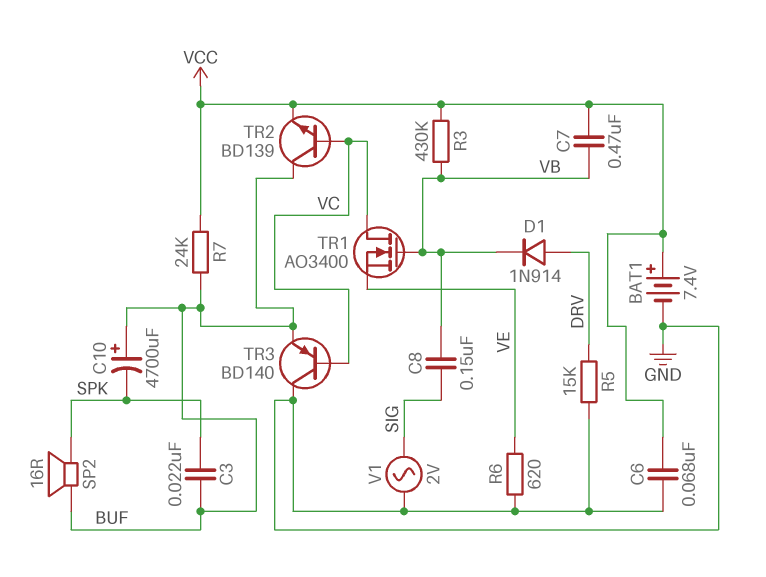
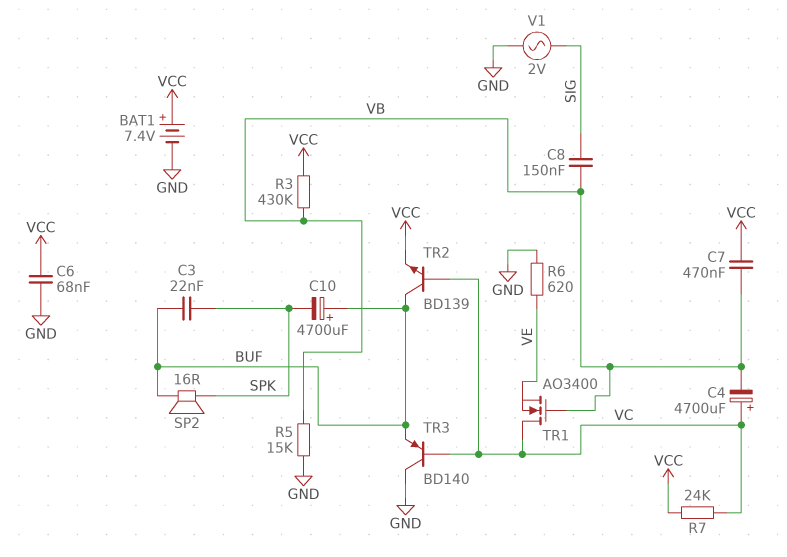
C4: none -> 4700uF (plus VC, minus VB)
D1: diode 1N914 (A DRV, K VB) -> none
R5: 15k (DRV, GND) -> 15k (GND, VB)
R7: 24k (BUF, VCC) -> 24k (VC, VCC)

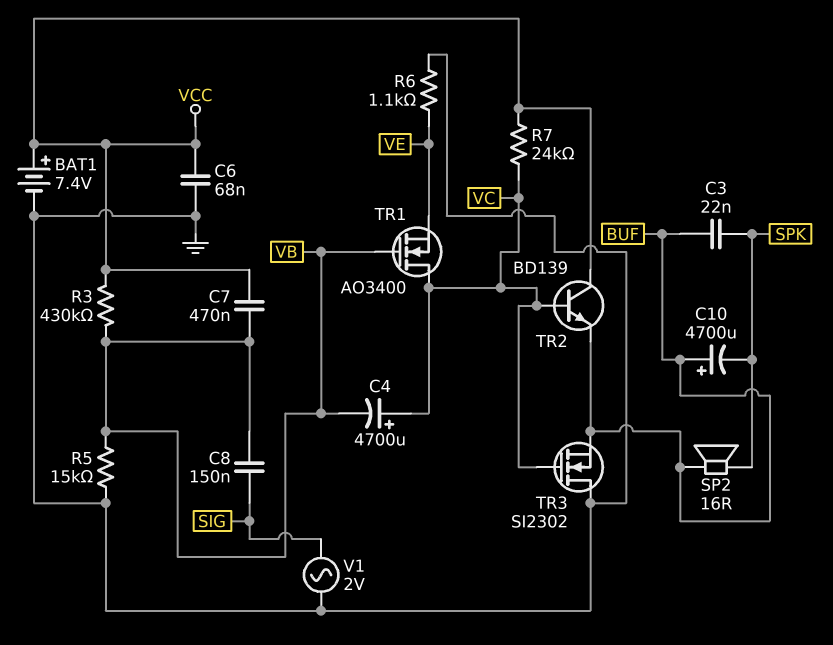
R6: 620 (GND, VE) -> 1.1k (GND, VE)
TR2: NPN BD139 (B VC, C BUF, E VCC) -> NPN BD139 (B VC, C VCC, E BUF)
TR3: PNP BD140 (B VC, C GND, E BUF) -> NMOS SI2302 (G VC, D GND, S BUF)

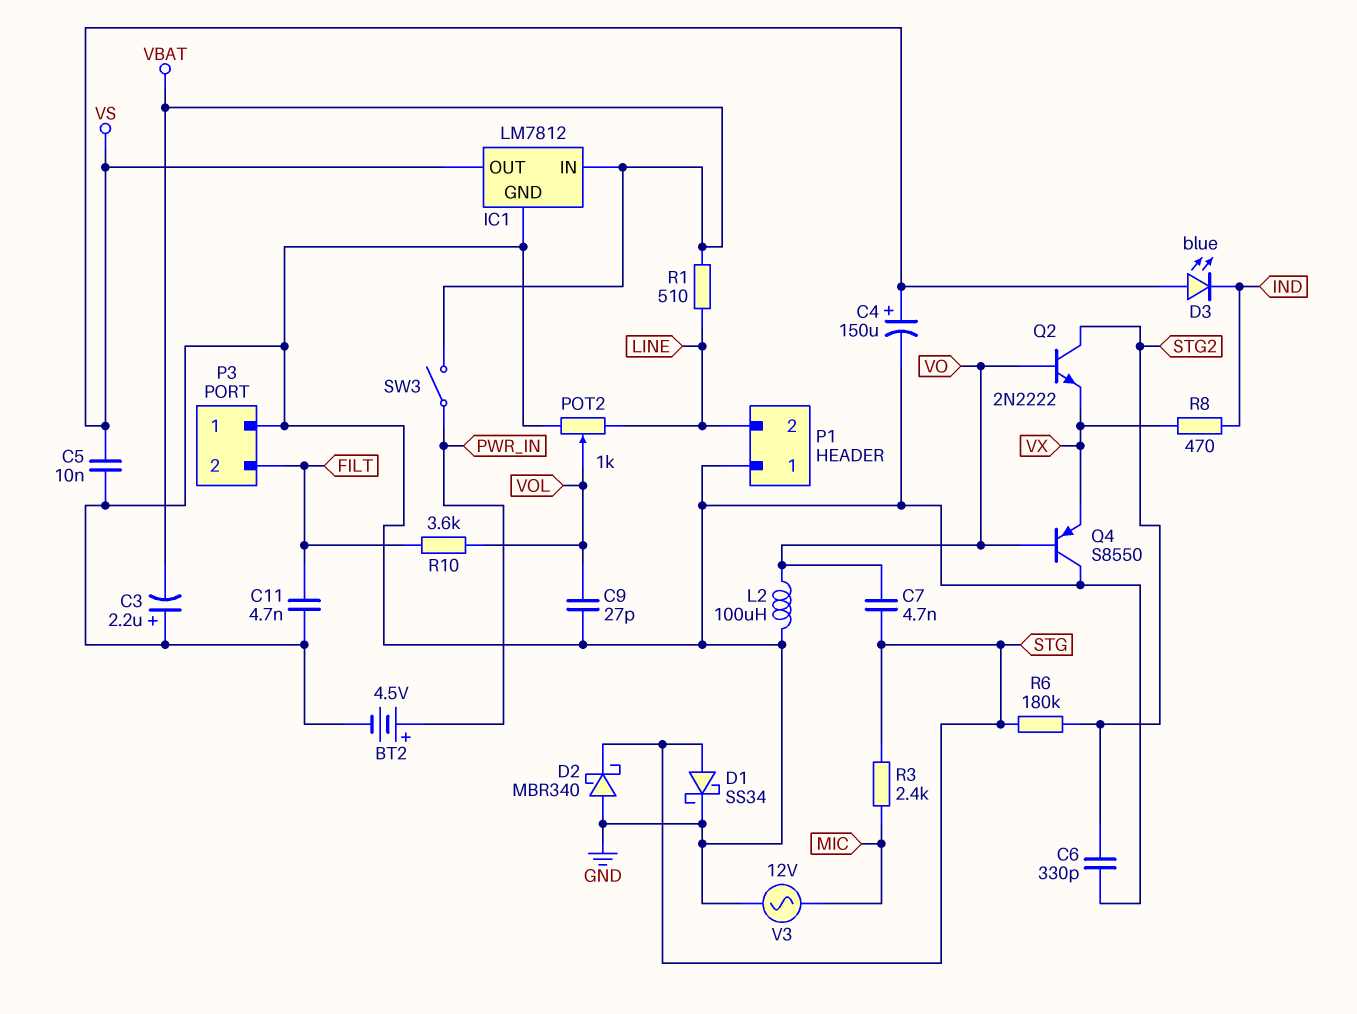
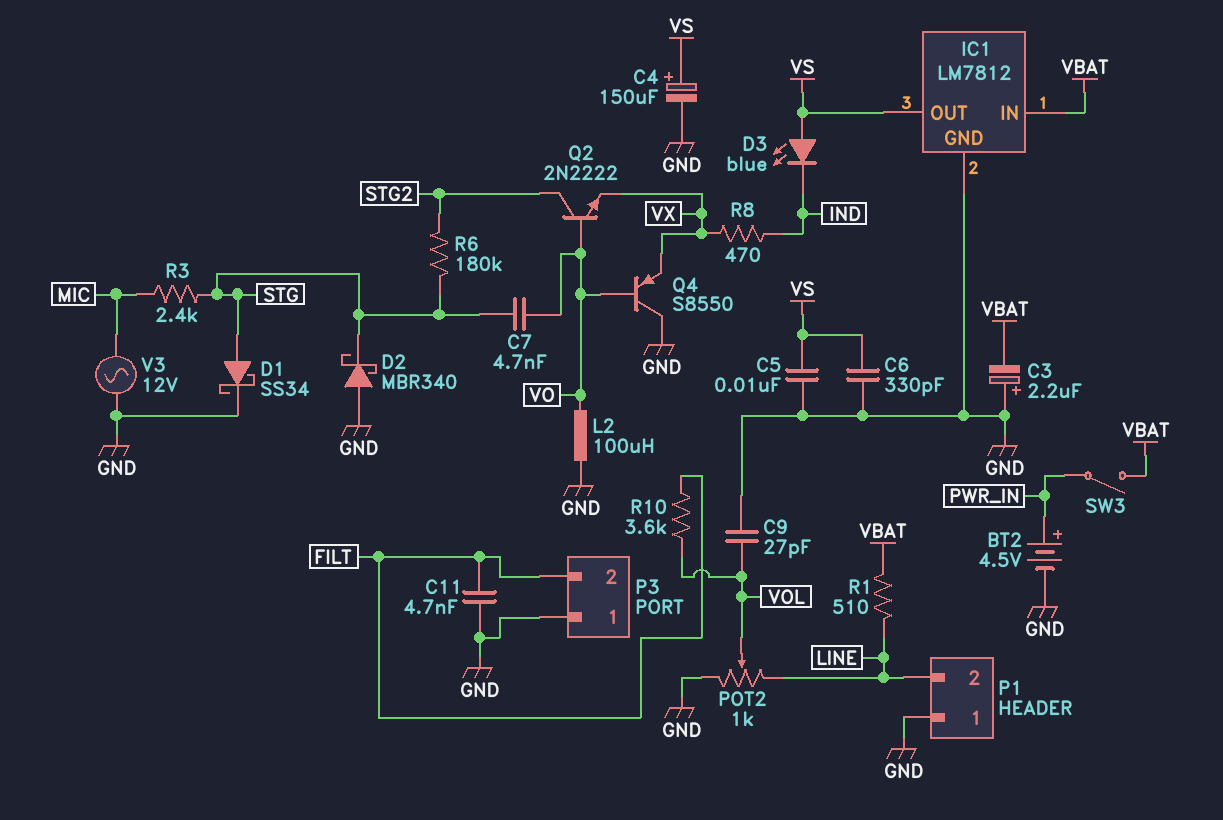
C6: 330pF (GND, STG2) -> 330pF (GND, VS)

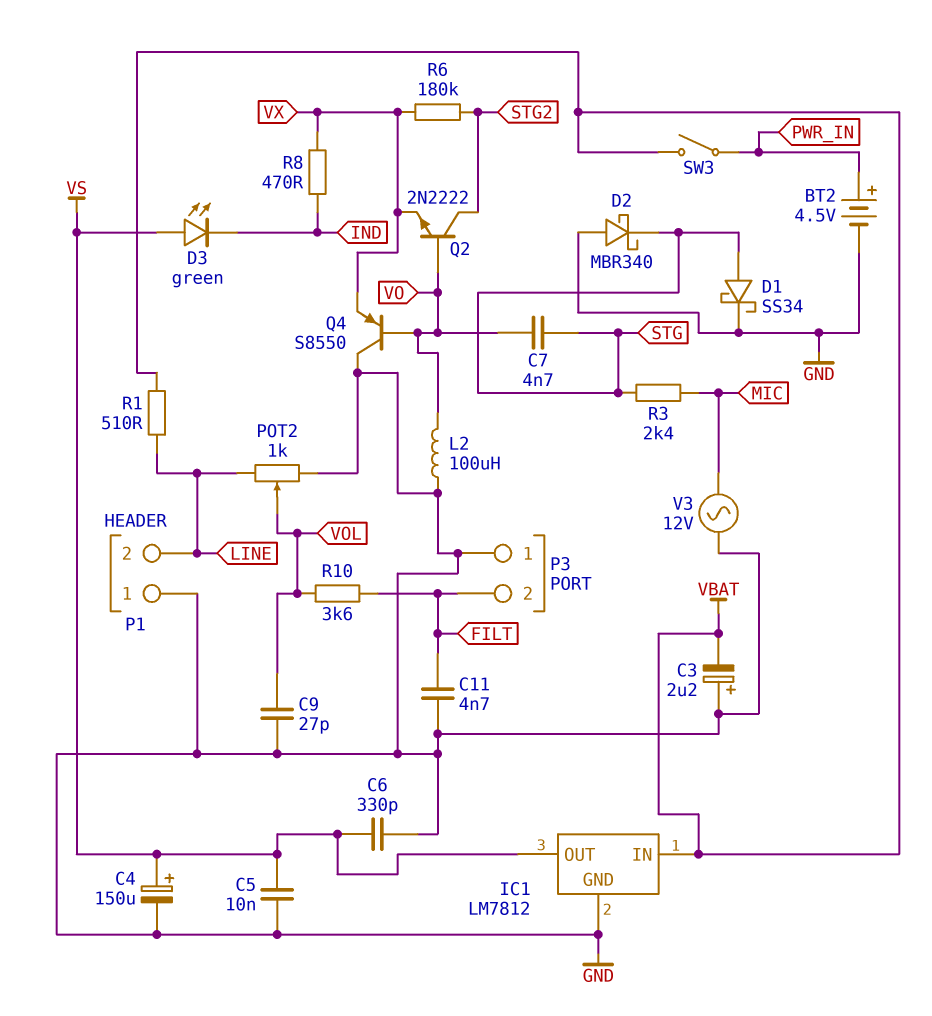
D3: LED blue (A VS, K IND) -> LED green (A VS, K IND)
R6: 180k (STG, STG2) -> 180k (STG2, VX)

Problem requirements ▸ Write the records out once more, exactly as they appear, with no pictures.

Solution to this problem ▸
C4: none -> 4700uF (plus VC, minus VB)
D1: diode 1N914 (A DRV, K VB) -> none
R5: 15k (DRV, GND) -> 15k (GND, VB)
R7: 24k (BUF, VCC) -> 24k (VC, VCC)

R6: 620 (GND, VE) -> 1.1k (GND, VE)
TR2: NPN BD139 (B VC, C BUF, E VCC) -> NPN BD139 (B VC, C VCC, E BUF)
TR3: PNP BD140 (B VC, C GND, E BUF) -> NMOS SI2302 (G VC, D GND, S BUF)

C6: 330pF (GND, STG2) -> 330pF (GND, VS)

D3: LED blue (A VS, K IND) -> LED green (A VS, K IND)
R6: 180k (STG, STG2) -> 180k (STG2, VX)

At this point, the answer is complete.